» **OBJECTIVE**: Starting at the beginning of the rows and ending with the line that contains "fis'8 r4. a4 |", substitute "Allegretto" for "Moderato" and leave everything else unchanged. Omit the pictures from your answer.

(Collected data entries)
--

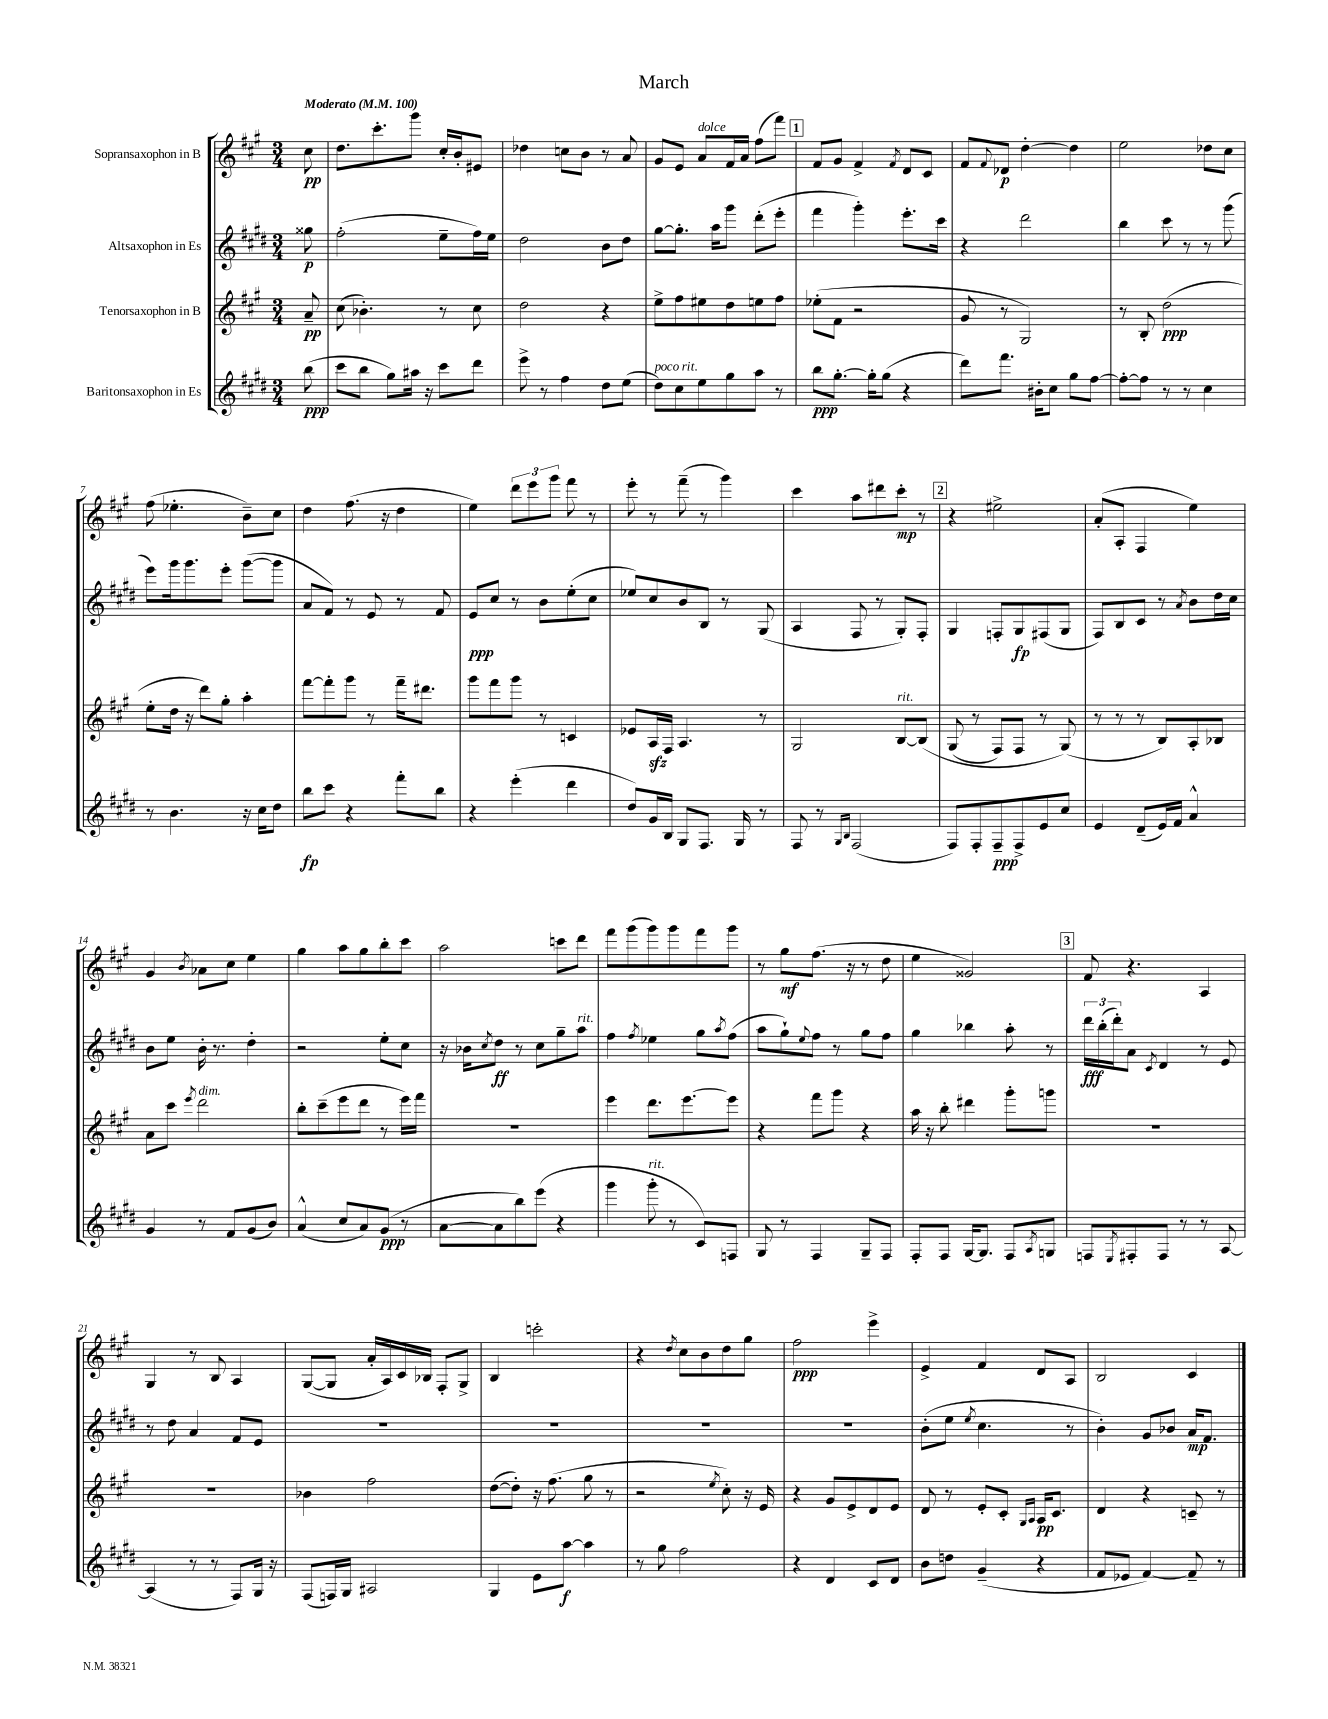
\header { title = "March" }
<<
\new StaffGroup <<
\new Staff = "s0" \with { instrumentName = "Sopransaxophon in B" } {
    \clef treble \key a \major \numericTimeSignature \time 3/4 \partial 8 \tempo "Moderato" 4 = 100
    cis''8\pp |
    d''8. cis'''8.-. gis'''8 cis''16-. b'16-. eis'8 |
    des''4 c''8 b'8 r8 a'8 |
    gis'8 e'8 a'8^\markup { \italic "dolce" } fis'16 a'16 fis''8( fis'''8) |
    \mark \markup { \box "1" } fis'8 gis'8 fis'4-> \acciaccatura { fis'8 } d'8 cis'8 |
    fis'8 \appoggiatura { fis'8 } des'8\p d''4~-. d''4 |
    e''2 des''8 cis''8 |
    fis''8( ees''4.-. b'8--) cis''8 |
    d''4 fis''8.( r16 d''4 |
    e''4) \tuplet 3/2 { d'''8 e'''8 gis'''8 } fis'''8 r8 |
    e'''8-. r8 fis'''8--( r8 gis'''4) |
    cis'''4 a''8 dis'''8 cis'''8-.\mp r8 |
    \mark \markup { \box "2" } r4 eis''2-> |
    a'8-.( a8-. fis4 e''4) |
    gis'4 \acciaccatura { b'8 } aes'8 cis''8 e''4 |
    gis''4 a''8 gis''8 b''8-. cis'''8 |
    a''2 c'''8 d'''8 |
    fis'''8 gis'''8( gis'''8) gis'''8 fis'''8 gis'''8 |
    r8 gis''8\mf fis''8.( r16 r8 d''8 |
    e''4 gisis'2) |
    \mark \markup { \box "3" } fis'8 r4. a4 |
    gis4 r8 b8 a4 |
    gis8~( gis8 a'16-. a16) cis'16 bes16 fis8-. gis8-> |
    b4 c'''2-. |
    r4 \acciaccatura { d''8 } cis''8 b'8 d''8 gis''8 |
    fis''2\ppp e'''4-> |
    e'4-> fis'4 d'8 a8 |
    b2 cis'4 \bar "|." |
}
\new Staff = "s1" \with { instrumentName = "Altsaxophon in Es" } {
    \clef treble \key e \major \numericTimeSignature \time 3/4 \partial 8
    gisis''8\p |
    fis''2-.( e''8-- fis''16) e''16 |
    dis''2 b'8 dis''8 |
    gis''8~ gis''8.-. a''16 gis'''8 dis'''8-.( e'''8-. |
    \mark \markup { \box "1" } fis'''4 gis'''4-.) e'''8.-. cis'''16 |
    r4 dis'''2 |
    b''4 cis'''8 r8 r8 gis'''8( |
    e'''8) gis'''16 gis'''8. e'''8-. gis'''8~( gis'''8 |
    a'8 fis'8) r8 e'8 r8 fis'8 |
    e'8\ppp cis''8 r8 b'8 e''8-.( cis''8 |
    ees''8) cis''8 b'8 b8 r8 gis8( |
    a4 fis8 r8 gis8-.) fis8-. |
    \mark \markup { \box "2" } gis4 f8-. gis8\fp fis8( gis8 |
    fis8) b8 cis'8 r8 \acciaccatura { a'8 } b'8 dis''16 cis''16 |
    b'8 e''8 b'16-. r8. dis''4-. |
    r2 e''8-. cis''8 |
    r16 bes'16 \acciaccatura { cis''8 } dis''8\ff r8 cis''8 gis''8-- a''8^\markup { \italic "rit." } |
    fis''4 \acciaccatura { fis''8 } ees''4 gis''8 \acciaccatura { a''8 } fis''8( |
    a''8 gis''8-!) \appoggiatura { e''8 } fis''8 r8 gis''8 fis''8 |
    gis''4 bes''4 a''8-. r8 |
    \mark \markup { \box "3" } \tuplet 3/2 { dis'''16\fff b''16-.( dis'''16-.) } a'8 \acciaccatura { cis'8 } dis'4 r8 e'8 |
    r8 dis''8 a'4 fis'8 e'8 |
    R2. |
    R2. |
    R2. |
    R2. |
    b'8-.( e''8 \acciaccatura { e''8 } cis''4. r8 |
    b'4-.) gis'8 bes'8 a'16\mp fis'8. \bar "|." |
}
\new Staff = "s2" \with { instrumentName = "Tenorsaxophon in B" } {
    \clef treble \key a \major \numericTimeSignature \time 3/4 \partial 8
    a'8--\pp |
    cis''8( bes'4.-.) r8 cis''8 |
    d''2 r4 |
    e''8-> fis''8 eis''8 d''8 e''8 fis''8 |
    \mark \markup { \box "1" } ees''8-.( fis'8 r2 |
    gis'8 r8 gis2) |
    r8 b8-. d''2\ppp( |
    e''8-. d''16 r16 d'''8) gis''8-. a''4-. |
    fis'''8~ fis'''8-. gis'''8 r8 fis'''16-- dis'''8. |
    gis'''8 fis'''8 gis'''8 r8 c'4 |
    ees'8 a16\sfz fis16 a4. r8 |
    gis2 b8~^\markup { \italic "rit." } b8\( |
    \mark \markup { \box "2" } gis8( r8 fis8) fis8 r8 gis8(\) |
    r8 r8 r8 b8) a8-. bes8 |
    a'8 cis'''8 \acciaccatura { e'''8 } d'''2^\markup { \italic "dim." } |
    b''8-. cis'''8--( e'''8 d'''8 r8 e'''16) fis'''16 |
    R2. |
    e'''4 d'''8. e'''8.~ e'''8 |
    r4 fis'''8 gis'''8 r4 |
    a''16 r16 b''8-. dis'''4 gis'''8-. g'''8 |
    \mark \markup { \box "3" } R2. |
    R2. |
    bes'4 fis''2 |
    d''8~( d''8-.) r16 fis''8.( gis''8 r8 |
    r2 \acciaccatura { e''8 } cis''8-.) r16 e'16 |
    r4 gis'8 e'8-> d'8 e'8 |
    d'8 r8 e'8-. cis'8-. \grace { gis16 a16 } a16\pp cis'8. |
    d'4 r4 c'8-- r8 \bar "|." |
}
\new Staff = "s3" \with { instrumentName = "Baritonsaxophon in Es" } {
    \clef treble \key e \major \numericTimeSignature \time 3/4 \partial 8
    b''8\ppp( |
    cis'''8 b''8 gis''8) ais''16 r16 cis'''8 dis'''8 |
    e'''8-> r8 fis''4 dis''8 e''8( |
    dis''8^\markup { \italic "poco rit." }) cis''8 e''8 gis''8 a''8 r8 |
    \mark \markup { \box "1" } b''8\ppp gis''8.~-. gis''16-. gis''8( r4 |
    dis'''8) fis'''8. bis'16-. cis''8 gis''8 fis''8~ |
    fis''8~-. fis''8 r8 r8 cis''4 |
    r8 b'4. r16 cis''16 dis''8 |
    b''8\fp cis'''8 r4 fis'''8-. b''8 |
    r4 e'''4-.( dis'''4 |
    dis''8) gis'16 b16 gis8 fis8. gis16 r8 |
    fis8 r8 \grace { gis16 b16 } fis2( |
    \mark \markup { \box "2" } fis8) fis8-. fis8--\ppp fis8-> e'8 cis''8 |
    e'4 dis'8--( e'16) fis'16 a'4-^ |
    gis'4 r8 fis'8 gis'8( b'8) |
    a'4-^( cis''8 a'8) gis'8\ppp( r8 |
    a'8~ a'8 b''8) e'''8( r4 |
    gis'''4 gis'''8-.^\markup { \italic "rit." } r8 cis'8) f8 |
    gis8 r8 fis4 gis8-- fis8 |
    fis8-. fis8 gis16~ gis8. fis8 \acciaccatura { a8 } g8 |
    \mark \markup { \box "3" } f8 \acciaccatura { e8 } fis8-. fis8 r8 r8 a8~ |
    a4( r8 r8 fis8) gis16 r16 |
    fis8( f16) gis16 ais2 |
    gis4 e'8 a''8~\f a''4 |
    r8 gis''8 fis''2 |
    r4 dis'4 cis'8 dis'8 |
    b'8 d''8 gis'4--( r4 |
    fis'8 ees'8 fis'4~) fis'8-- r8 \bar "|." |
}
>>
>>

--

» **FULL SOLUTION**:
\header { title = "March" }
<<
\new StaffGroup <<
\new Staff = "s0" \with { instrumentName = "Sopransaxophon in B" } {
    \clef treble \key a \major \numericTimeSignature \time 3/4 \partial 8 \tempo "Allegretto" 4 = 100
    cis''8\pp |
    d''8. cis'''8.-. gis'''8 cis''16-. b'16-. eis'8 |
    des''4 c''8 b'8 r8 a'8 |
    gis'8 e'8 a'8^\markup { \italic "dolce" } fis'16 a'16 fis''8( fis'''8) |
    \mark \markup { \box "1" } fis'8 gis'8 fis'4-> \acciaccatura { fis'8 } d'8 cis'8 |
    fis'8 \appoggiatura { fis'8 } des'8\p d''4~-. d''4 |
    e''2 des''8 cis''8 |
    fis''8( ees''4.-. b'8--) cis''8 |
    d''4 fis''8.( r16 d''4 |
    e''4) \tuplet 3/2 { d'''8 e'''8 gis'''8 } fis'''8 r8 |
    e'''8-. r8 fis'''8--( r8 gis'''4) |
    cis'''4 a''8 dis'''8 cis'''8-.\mp r8 |
    \mark \markup { \box "2" } r4 eis''2-> |
    a'8-.( a8-. fis4 e''4) |
    gis'4 \acciaccatura { b'8 } aes'8 cis''8 e''4 |
    gis''4 a''8 gis''8 b''8-. cis'''8 |
    a''2 c'''8 d'''8 |
    fis'''8 gis'''8( gis'''8) gis'''8 fis'''8 gis'''8 |
    r8 gis''8\mf fis''8.( r16 r8 d''8 |
    e''4 gisis'2) |
    \mark \markup { \box "3" } fis'8 r4. a4 |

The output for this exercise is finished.